__WHAT TO DO__:
Across the data below, state how many lines hold "grey", and reply with nothing but that number.

[Object transformation records]
::::

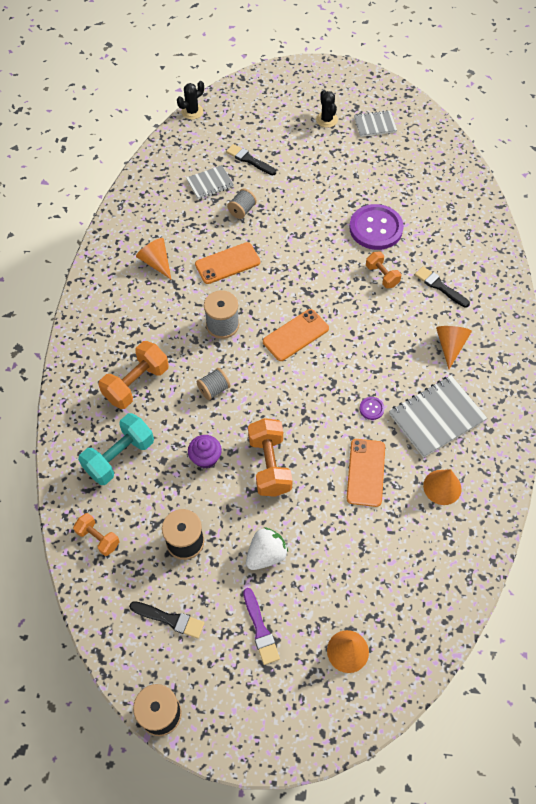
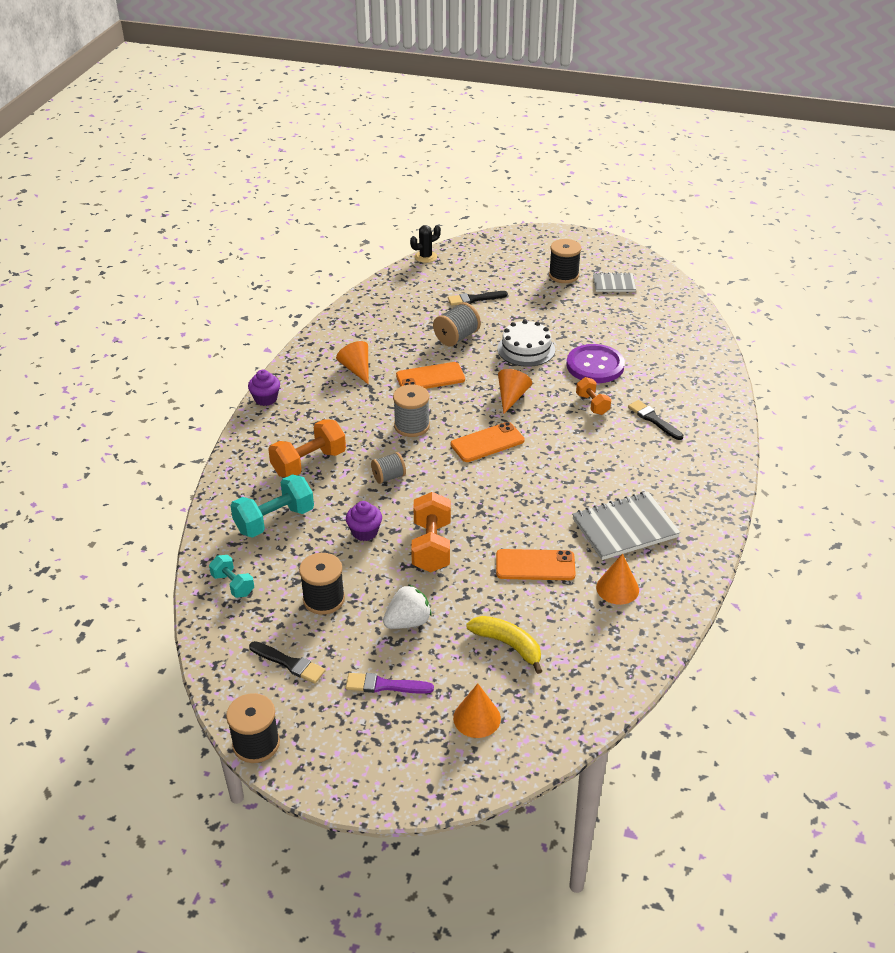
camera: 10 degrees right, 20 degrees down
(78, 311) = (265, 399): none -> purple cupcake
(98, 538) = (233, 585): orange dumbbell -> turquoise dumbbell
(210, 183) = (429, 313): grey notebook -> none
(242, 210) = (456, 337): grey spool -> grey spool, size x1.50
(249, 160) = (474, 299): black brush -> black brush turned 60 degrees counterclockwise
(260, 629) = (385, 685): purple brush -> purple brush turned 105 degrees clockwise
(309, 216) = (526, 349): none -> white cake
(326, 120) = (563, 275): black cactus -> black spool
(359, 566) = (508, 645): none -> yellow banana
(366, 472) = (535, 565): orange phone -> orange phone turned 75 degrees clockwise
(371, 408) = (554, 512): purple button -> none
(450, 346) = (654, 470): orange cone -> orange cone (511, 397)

::::

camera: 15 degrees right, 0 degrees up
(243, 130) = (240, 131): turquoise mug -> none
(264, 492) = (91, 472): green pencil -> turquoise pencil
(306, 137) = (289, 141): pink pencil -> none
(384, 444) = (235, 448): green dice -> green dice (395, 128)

::::

__ANSWER SECTION__:
2